- [What you will do]: Find every line in the data that contains the string "appoggiatura", matching case exactly, and copy each of those lines.

- [Entries supplied]:
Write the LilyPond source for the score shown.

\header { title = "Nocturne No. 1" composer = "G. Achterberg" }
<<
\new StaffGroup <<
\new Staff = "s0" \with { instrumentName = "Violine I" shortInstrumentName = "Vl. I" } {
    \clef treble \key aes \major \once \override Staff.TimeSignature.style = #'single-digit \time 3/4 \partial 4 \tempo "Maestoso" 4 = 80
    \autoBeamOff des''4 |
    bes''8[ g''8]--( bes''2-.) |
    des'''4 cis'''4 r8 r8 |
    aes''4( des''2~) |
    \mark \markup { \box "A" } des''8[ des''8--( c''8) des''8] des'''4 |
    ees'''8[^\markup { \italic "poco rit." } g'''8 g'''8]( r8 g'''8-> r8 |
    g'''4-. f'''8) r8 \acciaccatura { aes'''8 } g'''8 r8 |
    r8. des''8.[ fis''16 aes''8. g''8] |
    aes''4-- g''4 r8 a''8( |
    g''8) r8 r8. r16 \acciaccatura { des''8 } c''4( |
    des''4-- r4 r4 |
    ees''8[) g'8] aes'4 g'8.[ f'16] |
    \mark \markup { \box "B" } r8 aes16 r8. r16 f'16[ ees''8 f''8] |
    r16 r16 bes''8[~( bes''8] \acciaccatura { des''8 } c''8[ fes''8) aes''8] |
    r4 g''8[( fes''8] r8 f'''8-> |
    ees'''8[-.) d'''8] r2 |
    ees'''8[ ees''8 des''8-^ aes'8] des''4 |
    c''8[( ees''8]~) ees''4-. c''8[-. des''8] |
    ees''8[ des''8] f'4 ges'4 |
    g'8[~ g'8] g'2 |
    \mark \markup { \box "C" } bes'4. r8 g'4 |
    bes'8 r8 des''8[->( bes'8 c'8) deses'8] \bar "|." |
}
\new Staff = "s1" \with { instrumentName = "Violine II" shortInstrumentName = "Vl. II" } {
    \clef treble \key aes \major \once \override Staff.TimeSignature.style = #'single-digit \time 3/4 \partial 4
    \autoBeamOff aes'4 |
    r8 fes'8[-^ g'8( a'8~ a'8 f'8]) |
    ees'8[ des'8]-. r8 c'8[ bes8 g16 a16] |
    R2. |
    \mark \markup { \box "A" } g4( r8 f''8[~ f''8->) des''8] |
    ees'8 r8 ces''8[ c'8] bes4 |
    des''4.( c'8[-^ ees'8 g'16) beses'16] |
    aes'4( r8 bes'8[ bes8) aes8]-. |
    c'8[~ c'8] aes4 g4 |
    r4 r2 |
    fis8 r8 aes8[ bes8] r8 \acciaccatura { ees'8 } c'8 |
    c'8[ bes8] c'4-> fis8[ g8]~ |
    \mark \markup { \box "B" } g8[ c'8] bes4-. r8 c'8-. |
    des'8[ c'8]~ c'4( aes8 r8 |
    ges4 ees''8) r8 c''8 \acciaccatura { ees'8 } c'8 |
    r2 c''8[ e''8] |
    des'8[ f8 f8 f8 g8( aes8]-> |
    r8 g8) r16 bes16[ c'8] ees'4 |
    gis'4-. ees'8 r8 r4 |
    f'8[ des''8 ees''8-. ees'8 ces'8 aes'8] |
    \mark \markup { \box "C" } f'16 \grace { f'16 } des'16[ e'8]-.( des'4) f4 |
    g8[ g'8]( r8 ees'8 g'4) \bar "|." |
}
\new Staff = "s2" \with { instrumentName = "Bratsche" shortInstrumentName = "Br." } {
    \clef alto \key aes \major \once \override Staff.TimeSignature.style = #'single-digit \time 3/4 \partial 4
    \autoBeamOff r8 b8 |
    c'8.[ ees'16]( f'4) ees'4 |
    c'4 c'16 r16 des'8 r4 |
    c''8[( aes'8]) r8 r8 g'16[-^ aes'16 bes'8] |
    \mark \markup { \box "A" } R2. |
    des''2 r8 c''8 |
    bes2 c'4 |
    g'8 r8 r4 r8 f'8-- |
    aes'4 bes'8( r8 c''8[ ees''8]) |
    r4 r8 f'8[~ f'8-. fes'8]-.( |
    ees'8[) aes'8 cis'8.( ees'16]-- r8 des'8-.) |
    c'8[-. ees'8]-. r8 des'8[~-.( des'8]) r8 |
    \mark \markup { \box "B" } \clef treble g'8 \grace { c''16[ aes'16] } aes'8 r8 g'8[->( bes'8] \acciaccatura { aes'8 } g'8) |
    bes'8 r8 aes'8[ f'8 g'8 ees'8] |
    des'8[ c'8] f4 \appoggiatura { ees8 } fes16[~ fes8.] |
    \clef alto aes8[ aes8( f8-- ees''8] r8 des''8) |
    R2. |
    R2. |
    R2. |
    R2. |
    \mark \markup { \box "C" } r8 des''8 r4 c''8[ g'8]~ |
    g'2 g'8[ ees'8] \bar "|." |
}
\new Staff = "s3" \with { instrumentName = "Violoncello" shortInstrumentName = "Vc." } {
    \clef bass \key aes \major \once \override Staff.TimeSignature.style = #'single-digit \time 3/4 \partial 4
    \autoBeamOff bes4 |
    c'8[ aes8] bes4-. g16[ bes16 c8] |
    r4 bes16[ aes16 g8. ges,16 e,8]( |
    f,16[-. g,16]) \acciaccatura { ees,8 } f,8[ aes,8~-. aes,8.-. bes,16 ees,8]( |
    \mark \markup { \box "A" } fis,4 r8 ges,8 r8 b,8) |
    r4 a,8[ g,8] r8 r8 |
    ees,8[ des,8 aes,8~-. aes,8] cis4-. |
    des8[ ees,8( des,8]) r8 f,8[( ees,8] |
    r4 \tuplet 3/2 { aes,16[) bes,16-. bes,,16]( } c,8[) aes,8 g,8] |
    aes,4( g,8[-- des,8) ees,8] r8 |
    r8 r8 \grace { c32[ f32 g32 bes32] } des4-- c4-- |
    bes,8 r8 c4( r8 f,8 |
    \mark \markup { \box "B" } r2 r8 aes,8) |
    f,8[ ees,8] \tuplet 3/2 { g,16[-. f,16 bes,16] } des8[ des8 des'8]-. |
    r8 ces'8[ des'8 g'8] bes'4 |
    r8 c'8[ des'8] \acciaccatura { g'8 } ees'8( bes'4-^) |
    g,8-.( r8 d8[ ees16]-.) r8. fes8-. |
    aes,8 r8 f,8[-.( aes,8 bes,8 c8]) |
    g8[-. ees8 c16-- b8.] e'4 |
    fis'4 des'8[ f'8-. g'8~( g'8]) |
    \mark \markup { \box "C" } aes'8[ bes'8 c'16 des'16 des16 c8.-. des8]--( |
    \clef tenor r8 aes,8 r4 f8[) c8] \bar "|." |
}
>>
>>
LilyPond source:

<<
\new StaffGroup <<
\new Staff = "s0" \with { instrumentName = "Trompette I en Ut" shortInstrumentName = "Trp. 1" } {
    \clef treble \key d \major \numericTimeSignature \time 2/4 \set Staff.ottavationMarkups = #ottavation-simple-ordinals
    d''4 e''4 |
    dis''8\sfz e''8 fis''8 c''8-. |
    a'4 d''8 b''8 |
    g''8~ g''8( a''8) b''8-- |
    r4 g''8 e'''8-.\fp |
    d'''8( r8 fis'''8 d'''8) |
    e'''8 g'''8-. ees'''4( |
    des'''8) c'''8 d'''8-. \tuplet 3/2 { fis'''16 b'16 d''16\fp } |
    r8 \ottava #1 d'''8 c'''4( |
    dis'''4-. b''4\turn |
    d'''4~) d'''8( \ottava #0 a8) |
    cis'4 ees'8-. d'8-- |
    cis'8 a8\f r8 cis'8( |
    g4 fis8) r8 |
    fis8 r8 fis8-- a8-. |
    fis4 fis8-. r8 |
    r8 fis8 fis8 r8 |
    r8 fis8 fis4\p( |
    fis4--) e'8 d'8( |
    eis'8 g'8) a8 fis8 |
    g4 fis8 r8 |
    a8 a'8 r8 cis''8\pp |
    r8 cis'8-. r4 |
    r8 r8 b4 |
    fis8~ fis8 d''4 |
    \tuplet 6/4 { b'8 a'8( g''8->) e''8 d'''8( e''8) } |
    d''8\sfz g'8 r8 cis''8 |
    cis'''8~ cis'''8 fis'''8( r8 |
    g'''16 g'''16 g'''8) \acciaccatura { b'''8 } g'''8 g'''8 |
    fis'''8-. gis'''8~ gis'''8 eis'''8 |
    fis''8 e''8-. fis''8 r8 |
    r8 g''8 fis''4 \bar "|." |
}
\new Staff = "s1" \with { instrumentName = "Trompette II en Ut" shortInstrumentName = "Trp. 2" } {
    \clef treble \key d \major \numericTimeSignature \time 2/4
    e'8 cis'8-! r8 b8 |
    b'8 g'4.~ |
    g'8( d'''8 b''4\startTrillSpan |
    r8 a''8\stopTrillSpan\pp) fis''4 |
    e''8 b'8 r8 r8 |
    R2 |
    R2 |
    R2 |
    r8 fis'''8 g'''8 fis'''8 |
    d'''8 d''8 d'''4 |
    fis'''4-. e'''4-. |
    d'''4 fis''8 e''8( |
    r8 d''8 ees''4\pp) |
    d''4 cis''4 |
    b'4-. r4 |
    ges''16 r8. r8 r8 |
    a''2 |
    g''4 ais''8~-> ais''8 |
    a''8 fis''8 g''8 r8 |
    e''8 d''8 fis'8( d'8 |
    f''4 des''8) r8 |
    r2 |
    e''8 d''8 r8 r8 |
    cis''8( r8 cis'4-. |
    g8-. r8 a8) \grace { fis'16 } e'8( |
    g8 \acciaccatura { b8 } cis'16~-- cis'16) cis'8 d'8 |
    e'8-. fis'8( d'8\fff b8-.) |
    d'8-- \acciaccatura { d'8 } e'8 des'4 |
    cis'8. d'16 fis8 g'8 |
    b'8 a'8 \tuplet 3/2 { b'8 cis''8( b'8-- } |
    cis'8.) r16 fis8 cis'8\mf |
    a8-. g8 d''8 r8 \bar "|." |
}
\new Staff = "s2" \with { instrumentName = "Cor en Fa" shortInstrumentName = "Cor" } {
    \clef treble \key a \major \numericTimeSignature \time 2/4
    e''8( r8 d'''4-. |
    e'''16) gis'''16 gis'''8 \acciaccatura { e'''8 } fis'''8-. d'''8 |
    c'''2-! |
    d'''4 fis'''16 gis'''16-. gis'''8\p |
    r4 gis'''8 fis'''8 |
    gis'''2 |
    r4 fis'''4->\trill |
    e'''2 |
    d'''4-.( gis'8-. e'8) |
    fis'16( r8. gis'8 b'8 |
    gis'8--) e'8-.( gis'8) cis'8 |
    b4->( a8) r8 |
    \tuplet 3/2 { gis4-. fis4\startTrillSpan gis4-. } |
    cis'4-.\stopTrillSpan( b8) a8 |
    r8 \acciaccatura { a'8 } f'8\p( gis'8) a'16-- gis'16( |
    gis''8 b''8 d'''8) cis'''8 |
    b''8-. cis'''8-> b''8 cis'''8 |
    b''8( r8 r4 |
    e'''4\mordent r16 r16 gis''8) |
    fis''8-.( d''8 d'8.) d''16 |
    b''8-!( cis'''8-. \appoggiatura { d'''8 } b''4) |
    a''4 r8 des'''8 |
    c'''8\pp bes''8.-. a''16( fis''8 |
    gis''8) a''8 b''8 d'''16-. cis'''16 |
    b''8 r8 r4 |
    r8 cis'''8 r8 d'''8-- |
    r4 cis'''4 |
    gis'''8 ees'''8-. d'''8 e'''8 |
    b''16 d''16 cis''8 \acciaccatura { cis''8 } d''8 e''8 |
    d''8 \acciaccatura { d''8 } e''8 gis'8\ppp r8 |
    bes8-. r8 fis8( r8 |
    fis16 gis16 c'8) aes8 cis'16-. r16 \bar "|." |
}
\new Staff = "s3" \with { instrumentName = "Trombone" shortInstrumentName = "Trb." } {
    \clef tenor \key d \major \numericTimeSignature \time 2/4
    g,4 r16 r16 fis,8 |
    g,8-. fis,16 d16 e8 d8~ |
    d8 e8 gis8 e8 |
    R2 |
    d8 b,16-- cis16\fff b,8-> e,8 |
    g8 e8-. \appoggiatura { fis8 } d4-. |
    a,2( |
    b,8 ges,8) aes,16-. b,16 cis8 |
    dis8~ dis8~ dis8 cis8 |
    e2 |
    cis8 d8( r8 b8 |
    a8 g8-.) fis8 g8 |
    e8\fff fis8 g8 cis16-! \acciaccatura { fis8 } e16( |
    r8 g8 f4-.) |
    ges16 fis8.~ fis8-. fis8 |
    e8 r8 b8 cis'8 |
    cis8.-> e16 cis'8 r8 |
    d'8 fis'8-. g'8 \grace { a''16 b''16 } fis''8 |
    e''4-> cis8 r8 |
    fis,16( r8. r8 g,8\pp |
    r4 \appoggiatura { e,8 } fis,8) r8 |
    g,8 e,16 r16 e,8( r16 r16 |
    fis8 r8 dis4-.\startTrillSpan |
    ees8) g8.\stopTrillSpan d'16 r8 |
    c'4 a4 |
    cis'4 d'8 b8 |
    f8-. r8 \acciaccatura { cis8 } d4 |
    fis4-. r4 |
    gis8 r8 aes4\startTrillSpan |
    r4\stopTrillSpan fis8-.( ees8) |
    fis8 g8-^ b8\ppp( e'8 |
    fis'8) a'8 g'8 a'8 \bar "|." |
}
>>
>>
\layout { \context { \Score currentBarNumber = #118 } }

- [Written response]:
    des'8[ c'8] f4 \appoggiatura { ees8 } fes16[~ fes8.] |
    b''8-!( cis'''8-. \appoggiatura { d'''8 } b''4) |
    g8 e8-. \appoggiatura { fis8 } d4-. |
    r4 \appoggiatura { e,8 } fis,8) r8 |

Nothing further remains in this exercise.